Problem details: In the answer, give only the lines from the one containing "SD pin CS: 16 -> 4" to the end of the listing below, each reproduced word for word.
┌─ Exercise material
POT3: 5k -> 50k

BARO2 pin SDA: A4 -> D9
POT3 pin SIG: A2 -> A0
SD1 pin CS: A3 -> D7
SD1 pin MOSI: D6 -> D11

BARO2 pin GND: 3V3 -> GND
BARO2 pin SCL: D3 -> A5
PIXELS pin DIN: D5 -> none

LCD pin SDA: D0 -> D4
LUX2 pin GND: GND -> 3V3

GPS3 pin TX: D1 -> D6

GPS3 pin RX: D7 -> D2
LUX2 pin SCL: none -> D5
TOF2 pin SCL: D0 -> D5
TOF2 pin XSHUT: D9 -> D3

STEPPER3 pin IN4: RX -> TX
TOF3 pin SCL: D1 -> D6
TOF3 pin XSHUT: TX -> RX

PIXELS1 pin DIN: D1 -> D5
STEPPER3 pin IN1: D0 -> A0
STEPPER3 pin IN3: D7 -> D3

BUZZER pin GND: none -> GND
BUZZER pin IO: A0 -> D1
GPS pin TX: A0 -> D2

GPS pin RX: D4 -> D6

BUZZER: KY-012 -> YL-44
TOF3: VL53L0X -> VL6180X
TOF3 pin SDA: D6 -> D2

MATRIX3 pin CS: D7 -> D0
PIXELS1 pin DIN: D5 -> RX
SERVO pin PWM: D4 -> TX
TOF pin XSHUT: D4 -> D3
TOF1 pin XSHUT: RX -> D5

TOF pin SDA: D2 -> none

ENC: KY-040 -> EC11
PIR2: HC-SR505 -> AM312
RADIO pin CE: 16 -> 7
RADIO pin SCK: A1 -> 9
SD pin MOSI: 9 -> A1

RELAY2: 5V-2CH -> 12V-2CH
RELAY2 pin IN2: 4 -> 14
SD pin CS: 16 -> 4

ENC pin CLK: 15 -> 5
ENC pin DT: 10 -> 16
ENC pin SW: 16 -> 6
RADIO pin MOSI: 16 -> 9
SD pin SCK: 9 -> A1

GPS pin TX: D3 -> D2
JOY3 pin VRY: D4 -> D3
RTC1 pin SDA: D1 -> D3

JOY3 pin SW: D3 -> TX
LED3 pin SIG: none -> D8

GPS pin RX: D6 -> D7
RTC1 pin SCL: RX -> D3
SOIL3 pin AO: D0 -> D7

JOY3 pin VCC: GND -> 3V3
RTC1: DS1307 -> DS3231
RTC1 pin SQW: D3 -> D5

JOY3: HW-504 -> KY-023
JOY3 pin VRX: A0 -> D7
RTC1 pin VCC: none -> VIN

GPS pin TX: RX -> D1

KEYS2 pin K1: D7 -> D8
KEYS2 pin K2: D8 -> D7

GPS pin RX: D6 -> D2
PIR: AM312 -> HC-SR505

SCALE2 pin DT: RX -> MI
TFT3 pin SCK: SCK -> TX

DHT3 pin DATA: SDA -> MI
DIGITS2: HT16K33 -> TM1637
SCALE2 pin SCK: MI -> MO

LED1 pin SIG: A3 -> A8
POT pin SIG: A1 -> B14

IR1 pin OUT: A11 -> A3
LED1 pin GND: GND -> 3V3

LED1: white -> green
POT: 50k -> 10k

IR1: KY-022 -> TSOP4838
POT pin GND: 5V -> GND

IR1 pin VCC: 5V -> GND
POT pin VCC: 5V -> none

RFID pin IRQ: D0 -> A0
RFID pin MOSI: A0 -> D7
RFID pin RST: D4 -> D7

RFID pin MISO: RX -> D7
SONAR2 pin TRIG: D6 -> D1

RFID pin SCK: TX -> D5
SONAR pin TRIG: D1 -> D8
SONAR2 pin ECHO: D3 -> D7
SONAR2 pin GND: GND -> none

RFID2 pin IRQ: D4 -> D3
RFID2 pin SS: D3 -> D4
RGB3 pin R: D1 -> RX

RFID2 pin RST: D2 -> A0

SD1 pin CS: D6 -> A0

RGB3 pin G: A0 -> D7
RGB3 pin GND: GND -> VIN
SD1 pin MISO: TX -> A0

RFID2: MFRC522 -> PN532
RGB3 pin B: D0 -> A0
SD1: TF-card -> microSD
└─
Output of the task:
SD pin CS: 16 -> 4

ENC pin CLK: 15 -> 5
ENC pin DT: 10 -> 16
ENC pin SW: 16 -> 6
RADIO pin MOSI: 16 -> 9
SD pin SCK: 9 -> A1

GPS pin TX: D3 -> D2
JOY3 pin VRY: D4 -> D3
RTC1 pin SDA: D1 -> D3

JOY3 pin SW: D3 -> TX
LED3 pin SIG: none -> D8

GPS pin RX: D6 -> D7
RTC1 pin SCL: RX -> D3
SOIL3 pin AO: D0 -> D7

JOY3 pin VCC: GND -> 3V3
RTC1: DS1307 -> DS3231
RTC1 pin SQW: D3 -> D5

JOY3: HW-504 -> KY-023
JOY3 pin VRX: A0 -> D7
RTC1 pin VCC: none -> VIN

GPS pin TX: RX -> D1

KEYS2 pin K1: D7 -> D8
KEYS2 pin K2: D8 -> D7

GPS pin RX: D6 -> D2
PIR: AM312 -> HC-SR505

SCALE2 pin DT: RX -> MI
TFT3 pin SCK: SCK -> TX

DHT3 pin DATA: SDA -> MI
DIGITS2: HT16K33 -> TM1637
SCALE2 pin SCK: MI -> MO

LED1 pin SIG: A3 -> A8
POT pin SIG: A1 -> B14

IR1 pin OUT: A11 -> A3
LED1 pin GND: GND -> 3V3

LED1: white -> green
POT: 50k -> 10k

IR1: KY-022 -> TSOP4838
POT pin GND: 5V -> GND

IR1 pin VCC: 5V -> GND
POT pin VCC: 5V -> none

RFID pin IRQ: D0 -> A0
RFID pin MOSI: A0 -> D7
RFID pin RST: D4 -> D7

RFID pin MISO: RX -> D7
SONAR2 pin TRIG: D6 -> D1

RFID pin SCK: TX -> D5
SONAR pin TRIG: D1 -> D8
SONAR2 pin ECHO: D3 -> D7
SONAR2 pin GND: GND -> none

RFID2 pin IRQ: D4 -> D3
RFID2 pin SS: D3 -> D4
RGB3 pin R: D1 -> RX

RFID2 pin RST: D2 -> A0

SD1 pin CS: D6 -> A0

RGB3 pin G: A0 -> D7
RGB3 pin GND: GND -> VIN
SD1 pin MISO: TX -> A0

RFID2: MFRC522 -> PN532
RGB3 pin B: D0 -> A0
SD1: TF-card -> microSD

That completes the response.